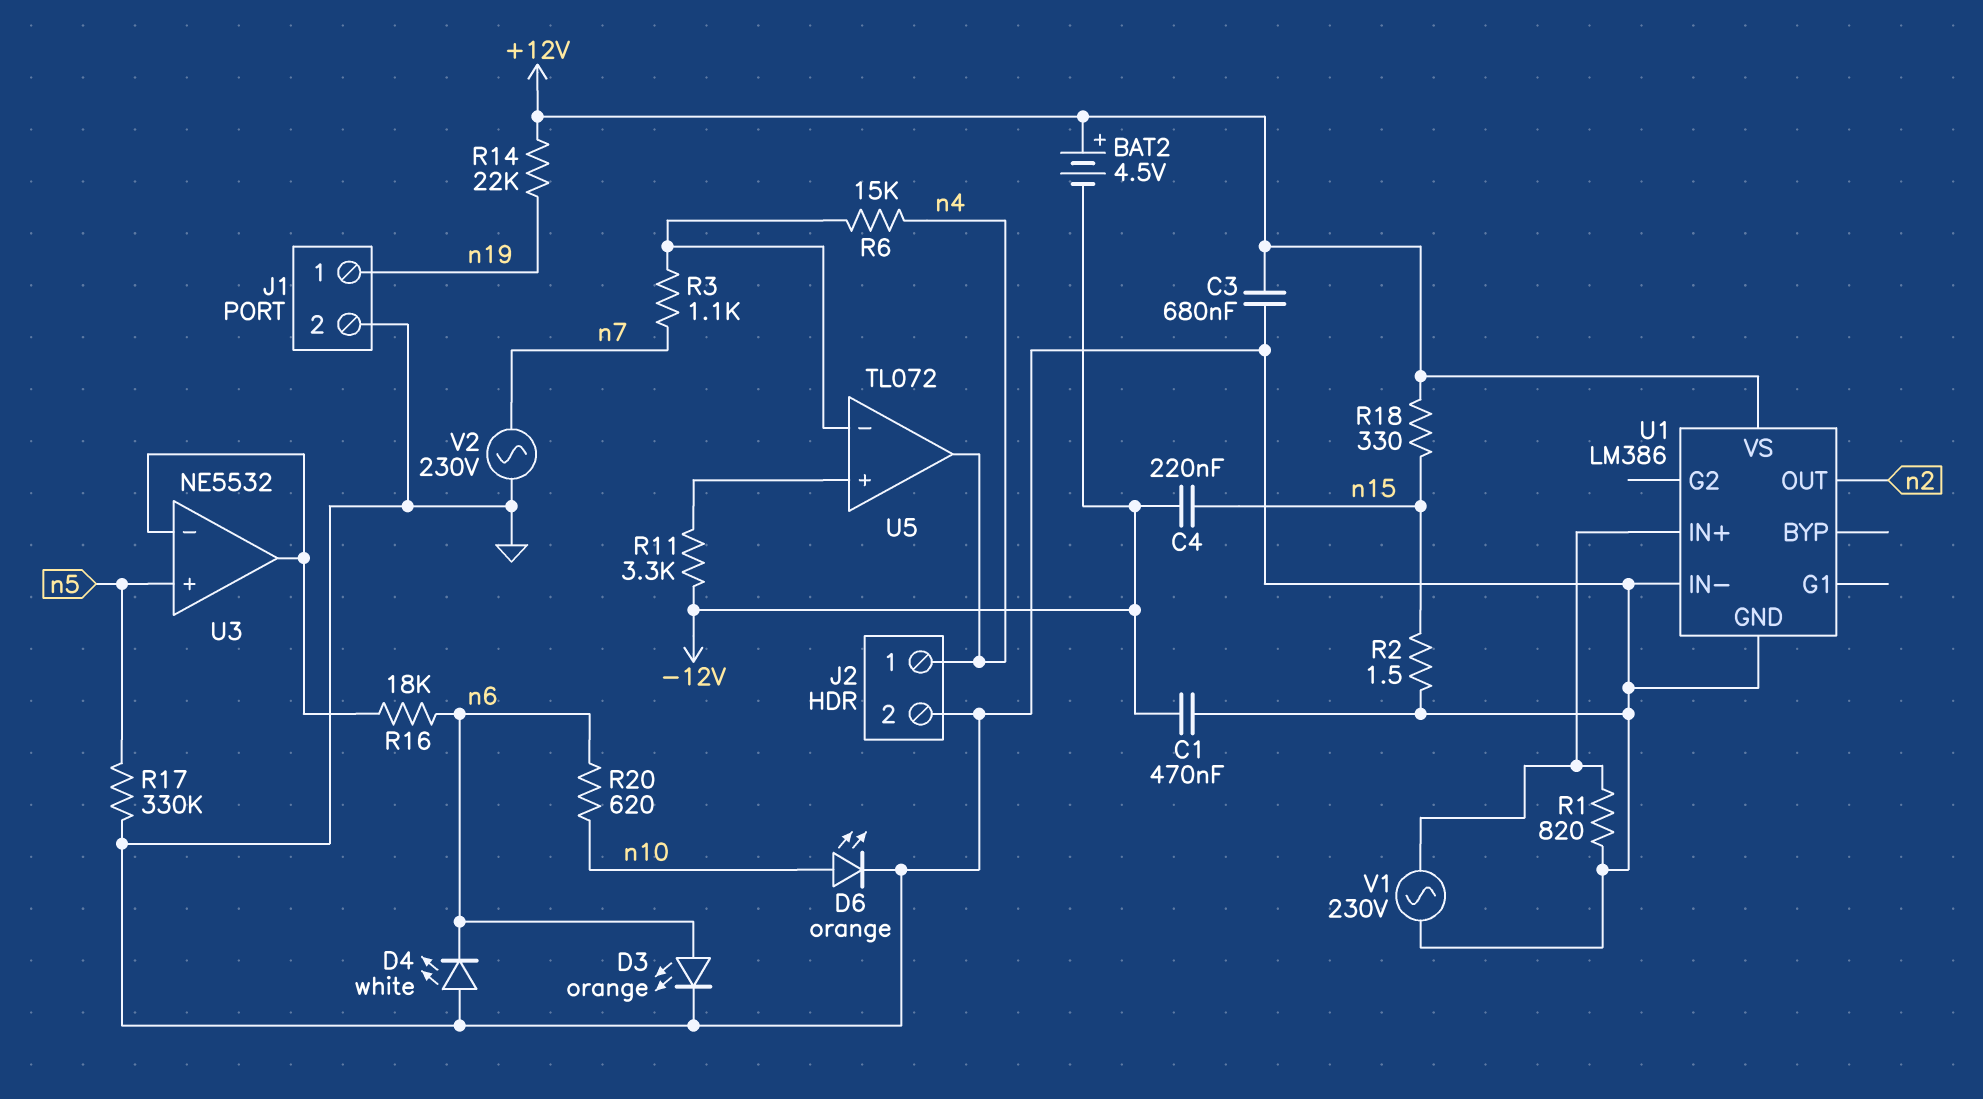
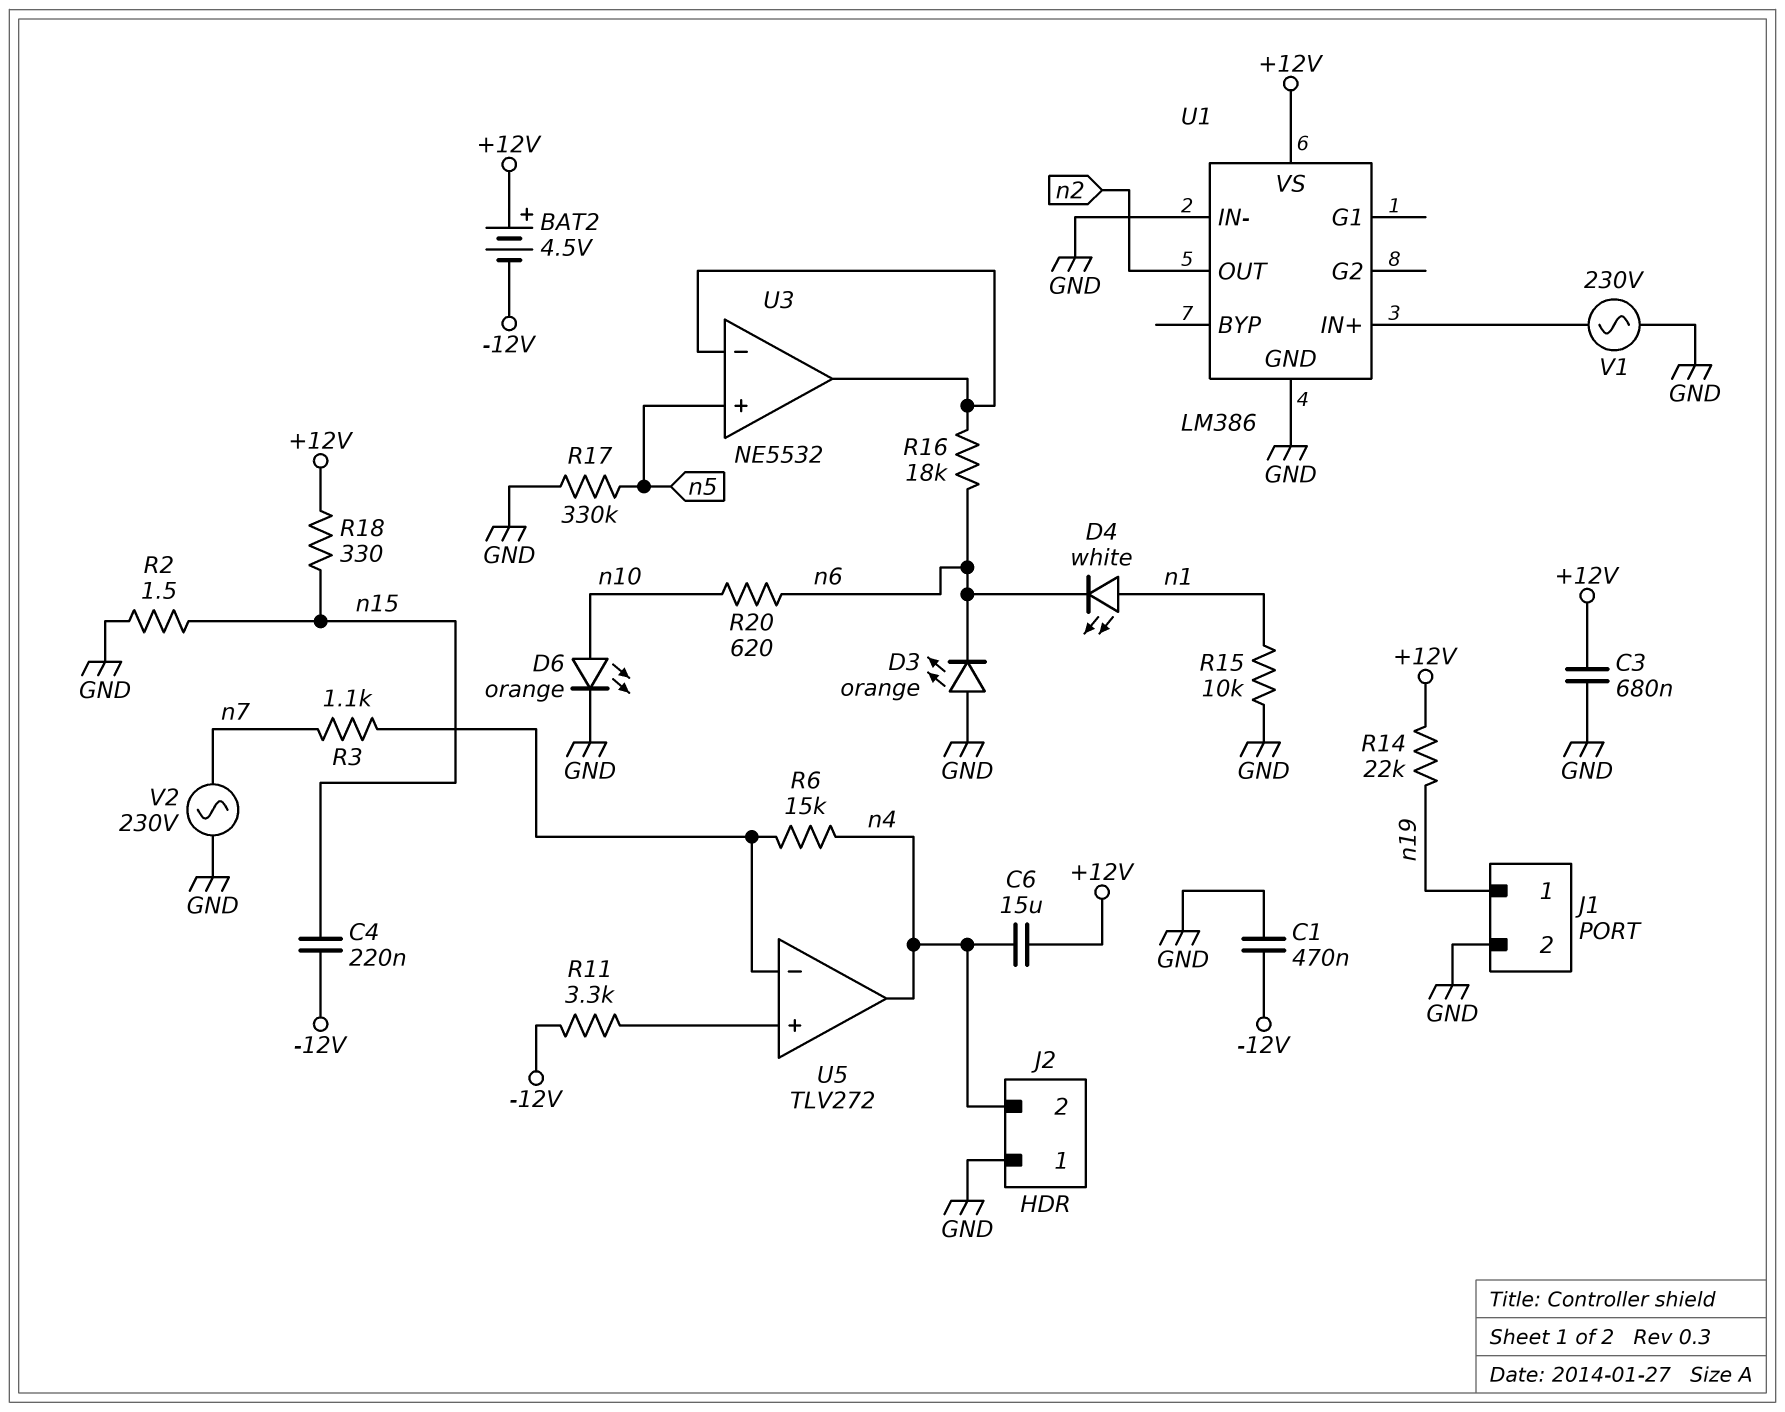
C6: none -> 15uF (+12V, n4)
D3: LED orange (A n6, K GND) -> LED orange (A GND, K n6)
D4: LED white (A GND, K n6) -> LED white (A n1, K n6)
J2 pin 1: n4 -> GND
J2 pin 2: GND -> n4
R1: 820 (GND, U1/IN+) -> none
R15: none -> 10k (GND, n1)
U5: TL072 -> TLV272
--- --- ---
_Task prompt_
A single number is the whole answer here: the number of lines in the data that include "none".

_Answer for the task_
3